*** Opening of Supplied material ***

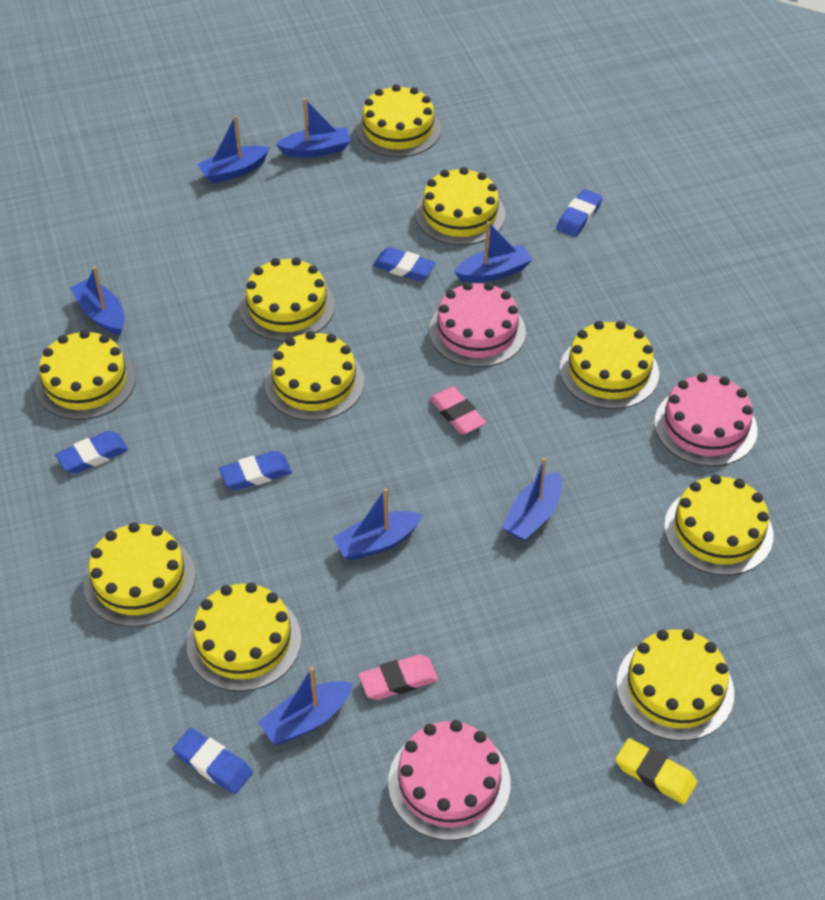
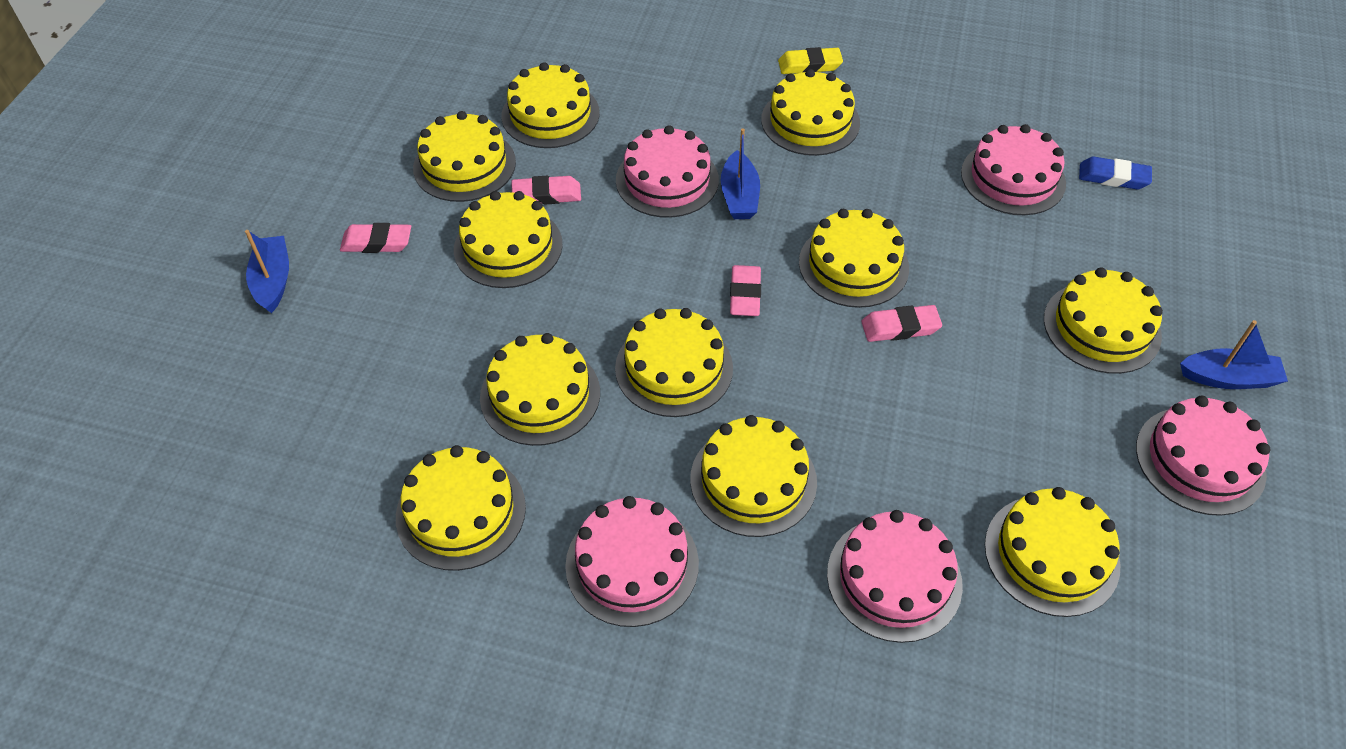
blue boat: 7 -> 3
blue eraser: 5 -> 1
pink cake: 3 -> 5
pink eraser: 2 -> 4
yellow cake: 10 -> 11

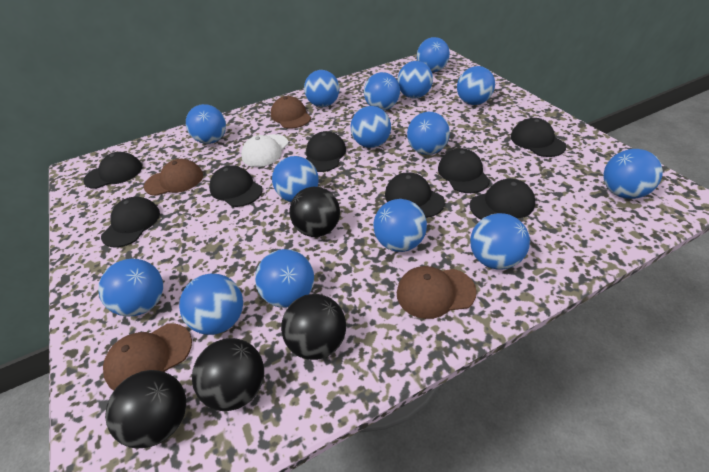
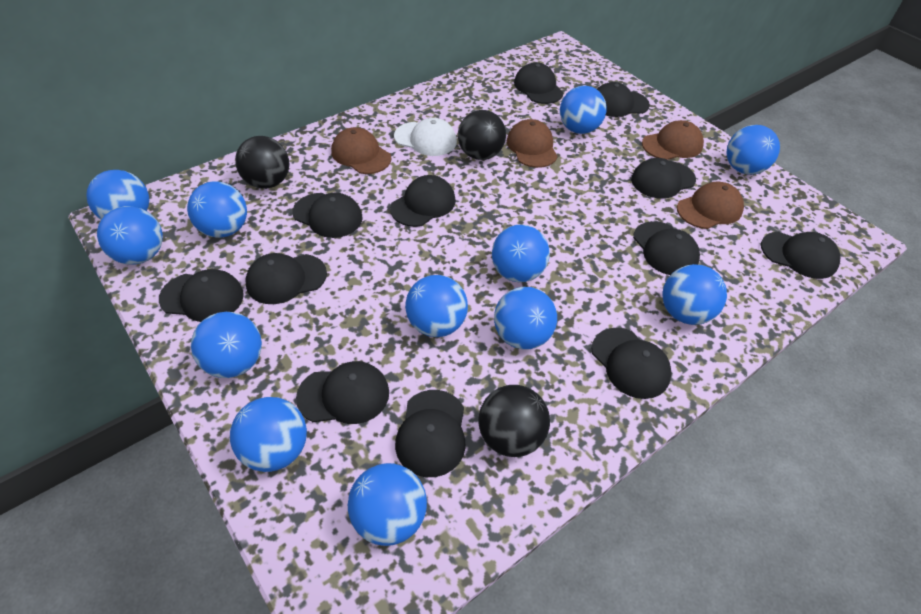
black ball: 4 -> 3
black cap: 8 -> 12
blue ball: 15 -> 12

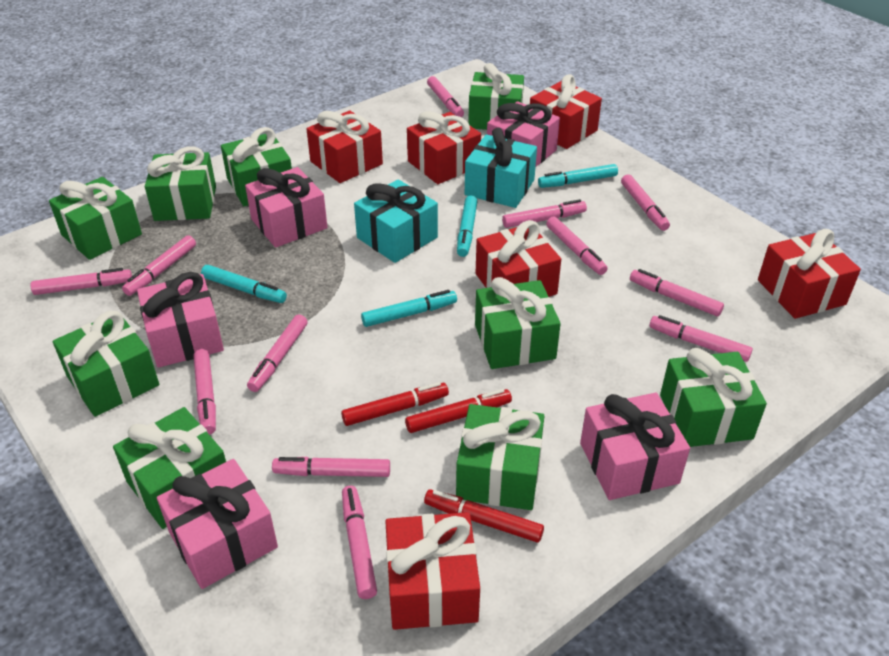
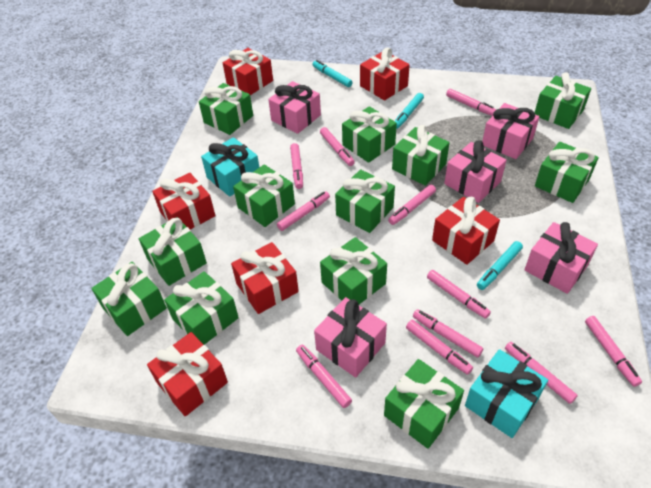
green gift: 9 -> 12
pink marker: 12 -> 11
red marker: 3 -> 0
turquoise marker: 4 -> 3

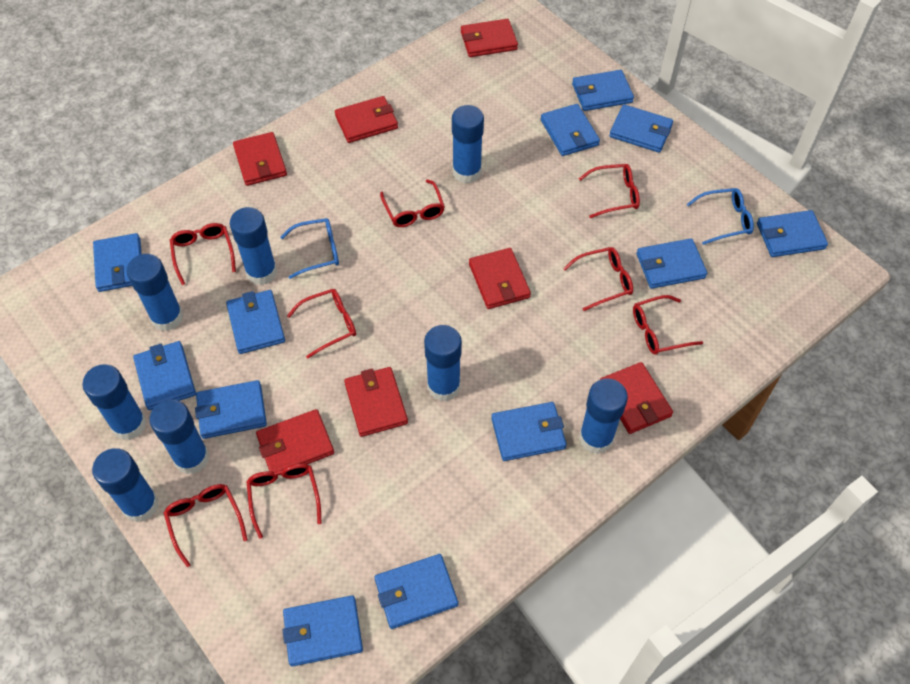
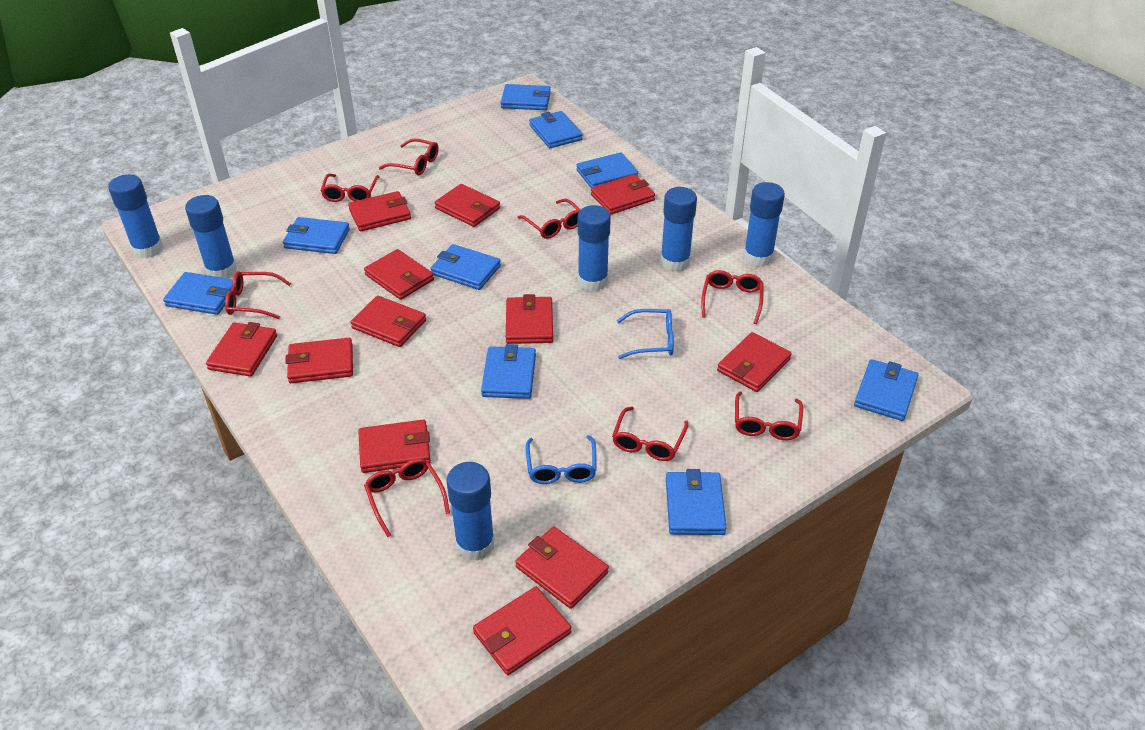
blue glue stick: 8 -> 6
blue wallet: 12 -> 9
red wallet: 7 -> 12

*** Close of Supplied material ***

*Goal of the exercise*. Wherever the word "marker" turns up in the records, copy out the line it is on.

*Result*.
pink marker: 12 -> 11
red marker: 3 -> 0
turquoise marker: 4 -> 3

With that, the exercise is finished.